Source information START

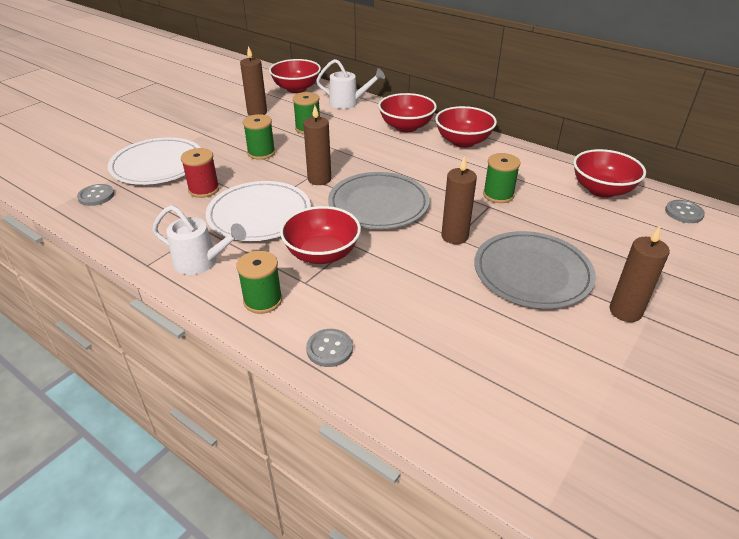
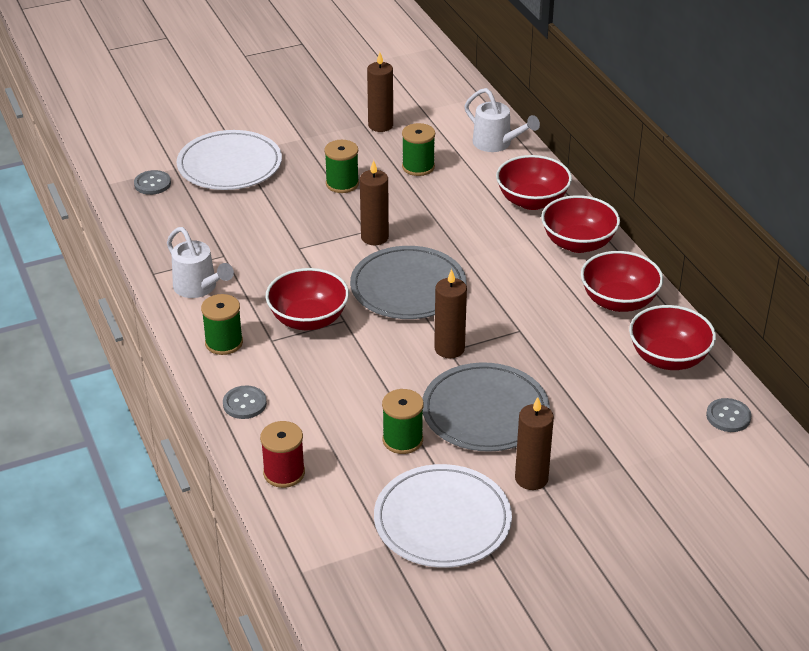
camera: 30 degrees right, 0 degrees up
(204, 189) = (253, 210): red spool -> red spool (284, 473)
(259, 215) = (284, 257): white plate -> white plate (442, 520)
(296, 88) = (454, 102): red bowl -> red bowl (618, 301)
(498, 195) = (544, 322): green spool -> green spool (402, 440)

Source information END
Source information START

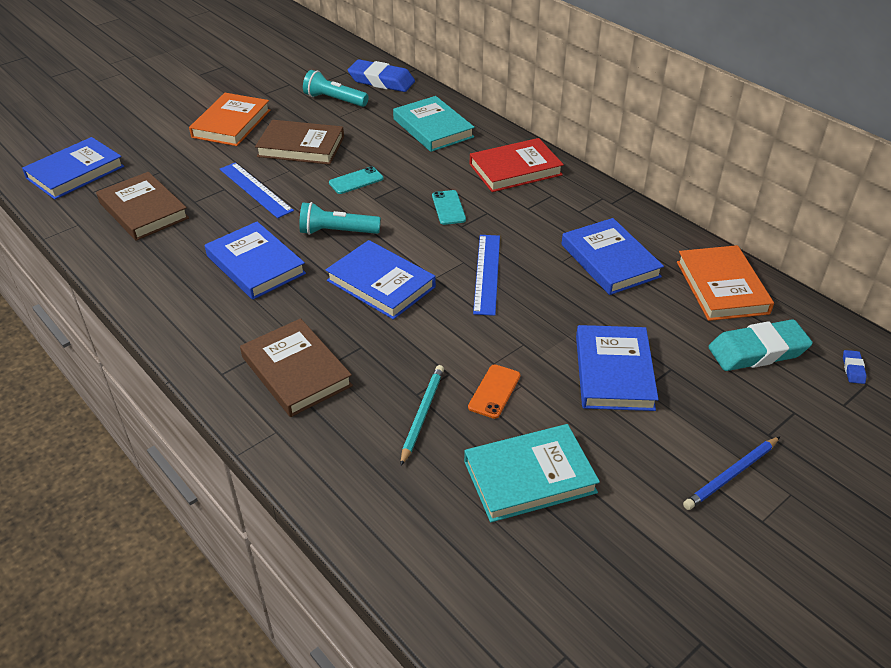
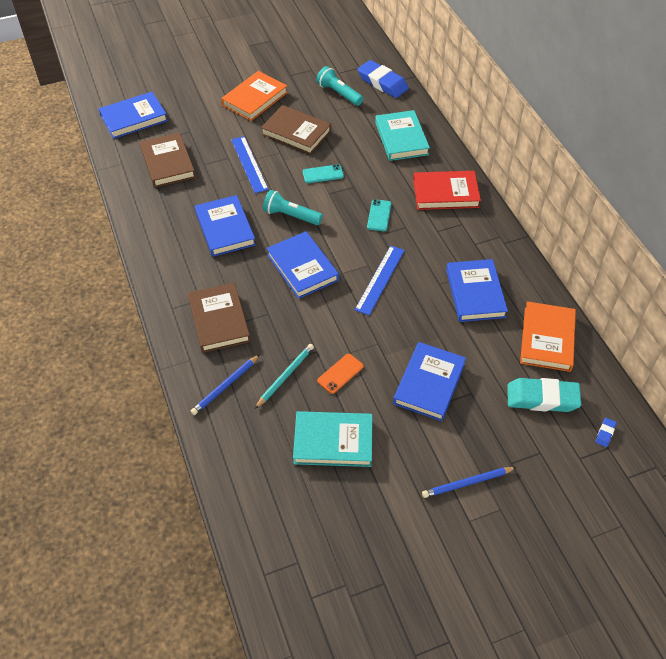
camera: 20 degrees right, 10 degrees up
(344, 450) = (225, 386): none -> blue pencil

Source information END

— What is needed —
Your task is to transcribe, with no changes, only the lines of the listing above that lie between the line holding "camera: 20 degrees right, 10 degrees up" and the line holding "(344, 450) = (225, 386): none -> blue pencil", inclusive.

— Solution to the exercise —
camera: 20 degrees right, 10 degrees up
(344, 450) = (225, 386): none -> blue pencil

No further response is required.